---------- Listed records ----------

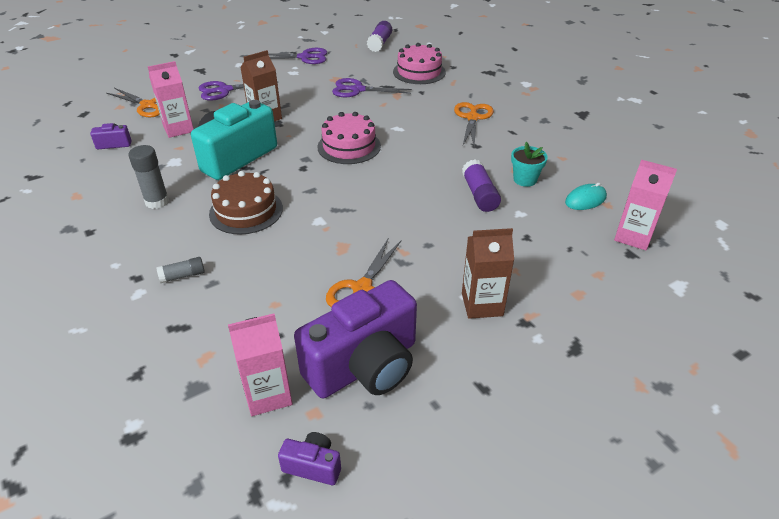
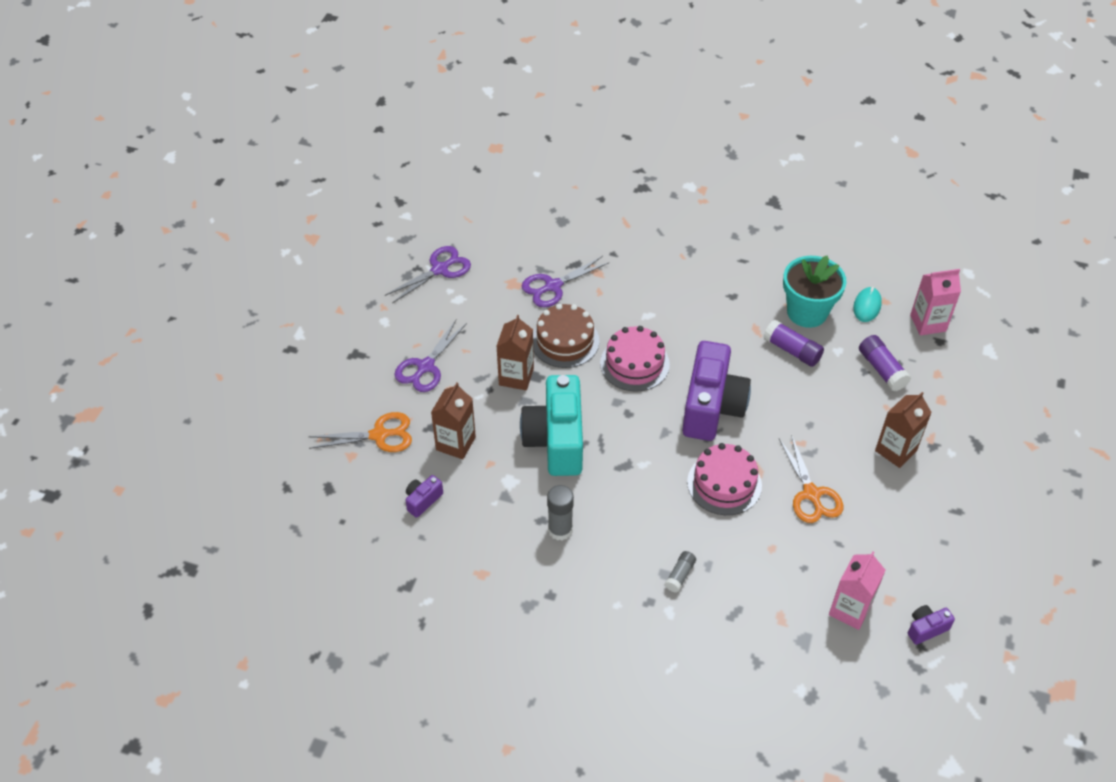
camera: 40 degrees left, 10 degrees up
pink carton [148,61,193,138] -> brown carton [431,382,476,459]
brown cake [209,171,283,235] -> brown cake moved to [533,304,599,368]
purple camera [294,280,417,398] -> purple camera moved to [682,341,751,441]
purple glue stick [367,21,392,52] -> purple glue stick moved to [859,335,911,391]
pink cake [393,43,446,84] -> pink cake moved to [687,443,762,515]
orange scissors [454,102,494,146] -> none
turquoise flower pot [511,142,548,187] -> turquoise flower pot [783,255,847,328], size x1.78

----------

Every entry above needs to be copied exactly, and no pictures go with it.

(Solution to this task):
camera: 40 degrees left, 10 degrees up
pink carton [148,61,193,138] -> brown carton [431,382,476,459]
brown cake [209,171,283,235] -> brown cake moved to [533,304,599,368]
purple camera [294,280,417,398] -> purple camera moved to [682,341,751,441]
purple glue stick [367,21,392,52] -> purple glue stick moved to [859,335,911,391]
pink cake [393,43,446,84] -> pink cake moved to [687,443,762,515]
orange scissors [454,102,494,146] -> none
turquoise flower pot [511,142,548,187] -> turquoise flower pot [783,255,847,328], size x1.78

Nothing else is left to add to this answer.